- WHAT NEEDS TO BE DONE
Each line of the data below containing "grey" needs to be listed.

─── INFORMATION GIVEN ───

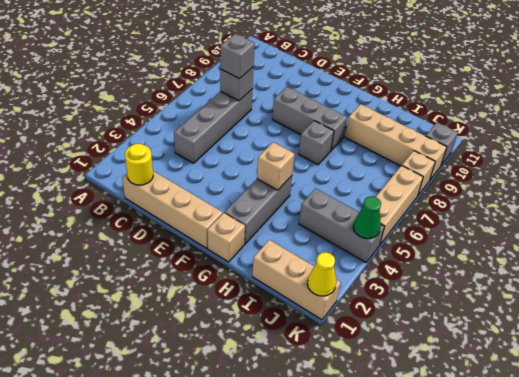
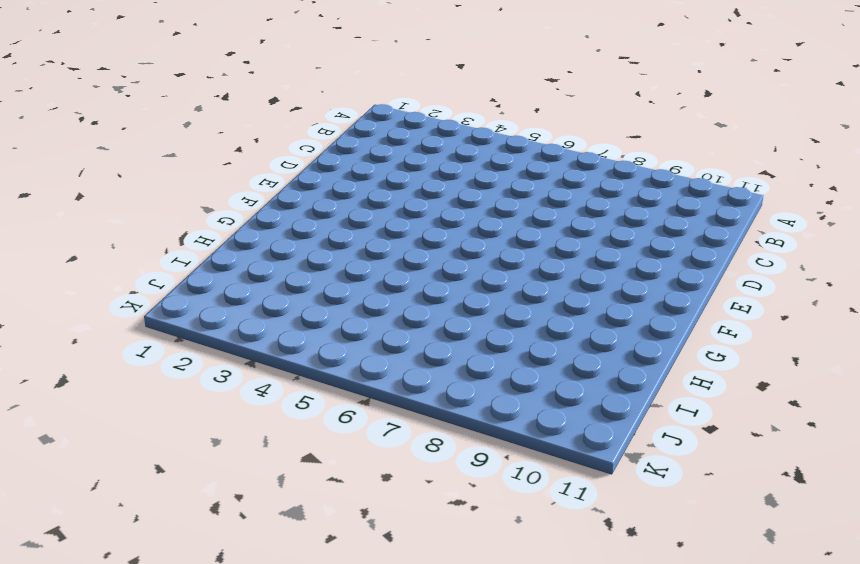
none -> tan brick C1:F1 level 1
none -> grey brick C4:C7 level 1
none -> grey brick E8:G8 level 1

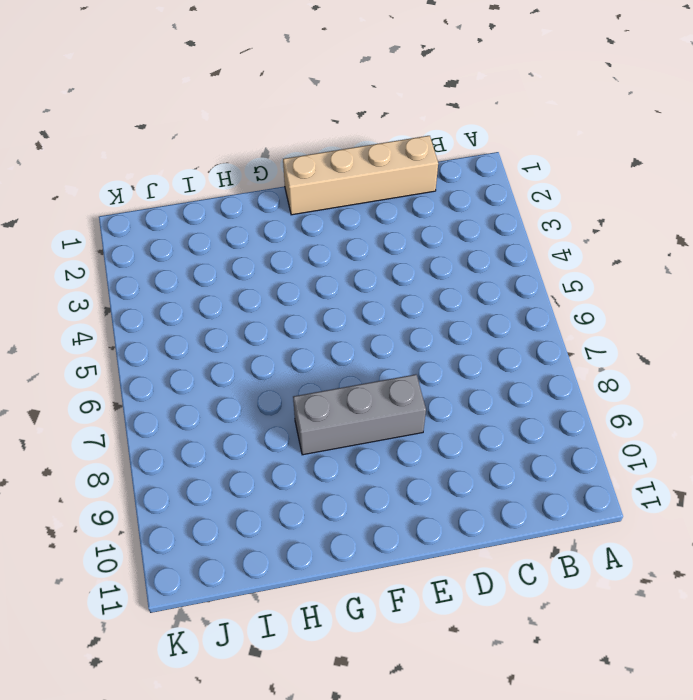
none -> grey brick C4:C7 level 1
none -> tan brick G1 level 1
none -> grey brick G2:G4 level 1

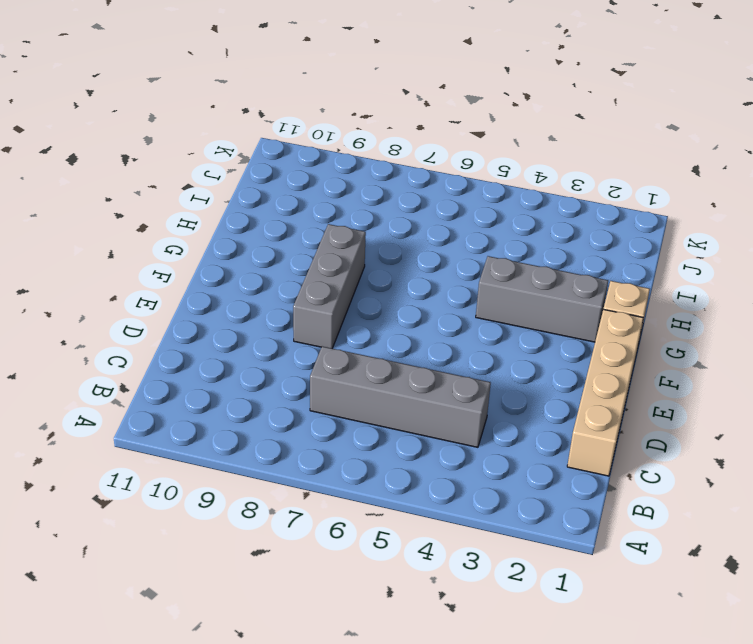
none -> grey brick G7 level 1
none -> tan brick H9:K9 level 1
none -> tan brick I1:K1 level 1

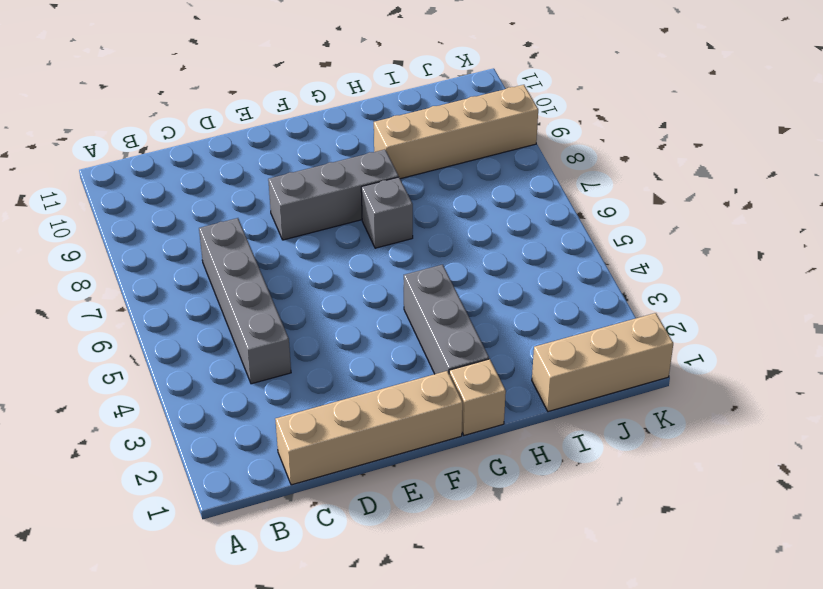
none -> grey brick I4:K4 level 1
none -> tan brick K5:K7 level 1
none -> tan brick K8 level 1

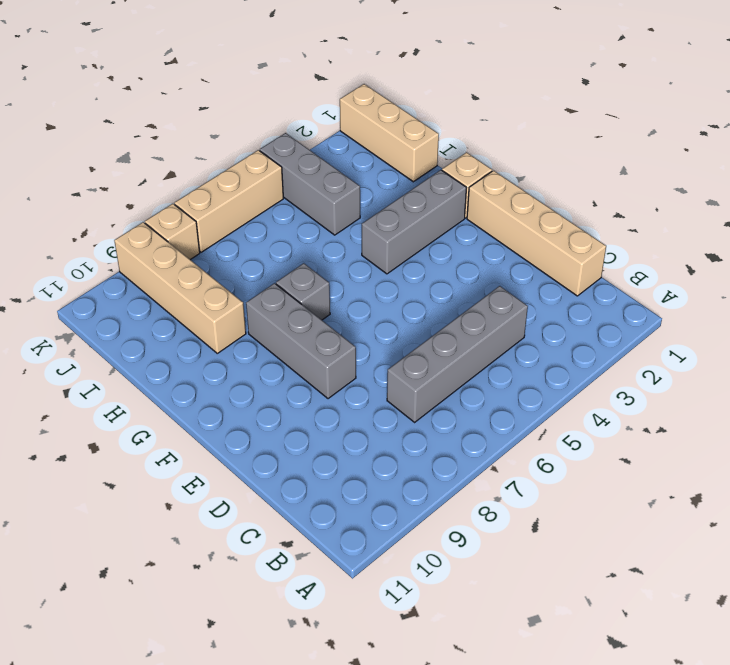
none -> grey brick K10 level 1
none -> yellow round brick C1 level 2
none -> grey brick C7 level 2

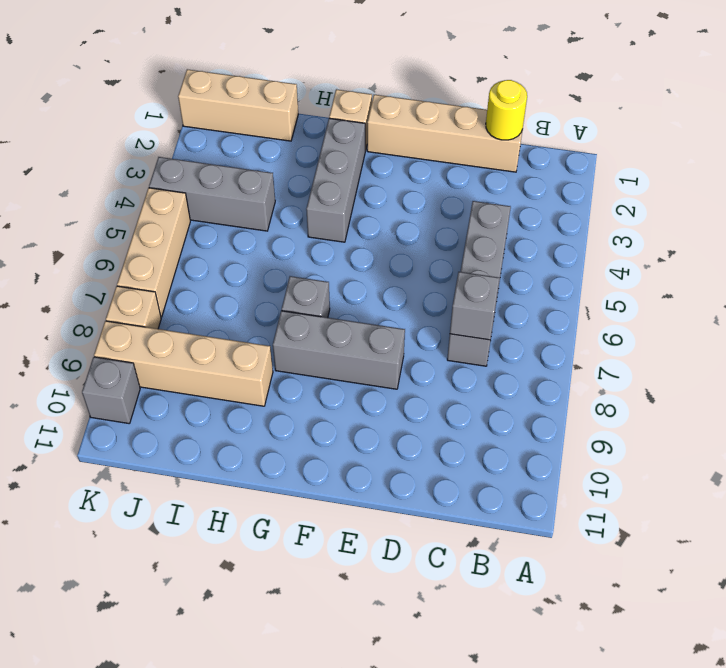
none -> tan brick G4 level 2
none -> yellow cone K1 level 2
none -> green cone K4 level 2

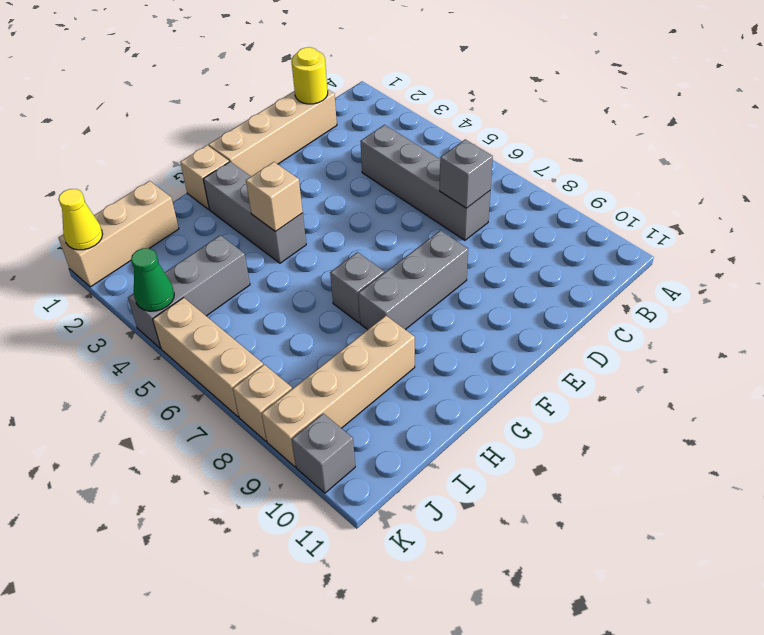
none -> grey brick C7 level 3

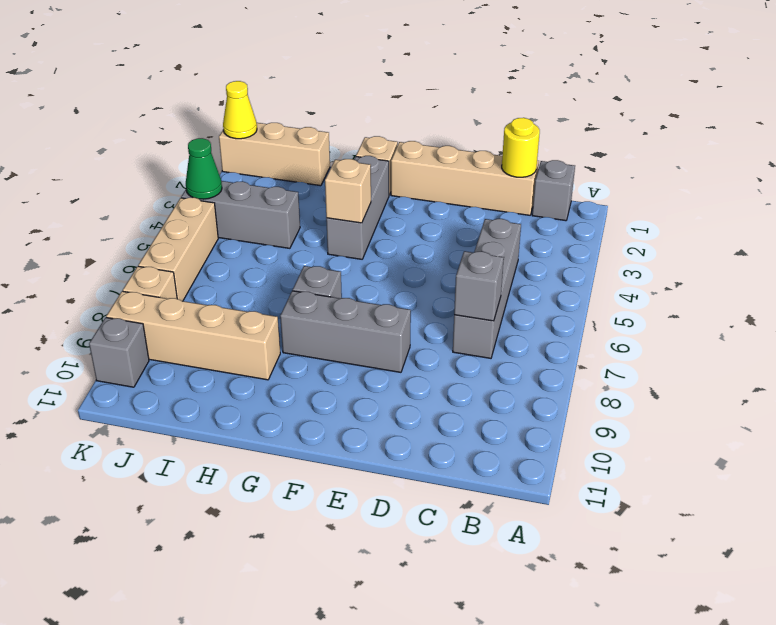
grey brick B1 level 1 -> grey brick C7 level 3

───

- RESULT OF THE TASK
none -> grey brick C4:C7 level 1
none -> grey brick E8:G8 level 1
none -> grey brick C4:C7 level 1
none -> grey brick G2:G4 level 1
none -> grey brick G7 level 1
none -> grey brick I4:K4 level 1
none -> grey brick K10 level 1
none -> grey brick C7 level 2
none -> grey brick C7 level 3
grey brick B1 level 1 -> grey brick C7 level 3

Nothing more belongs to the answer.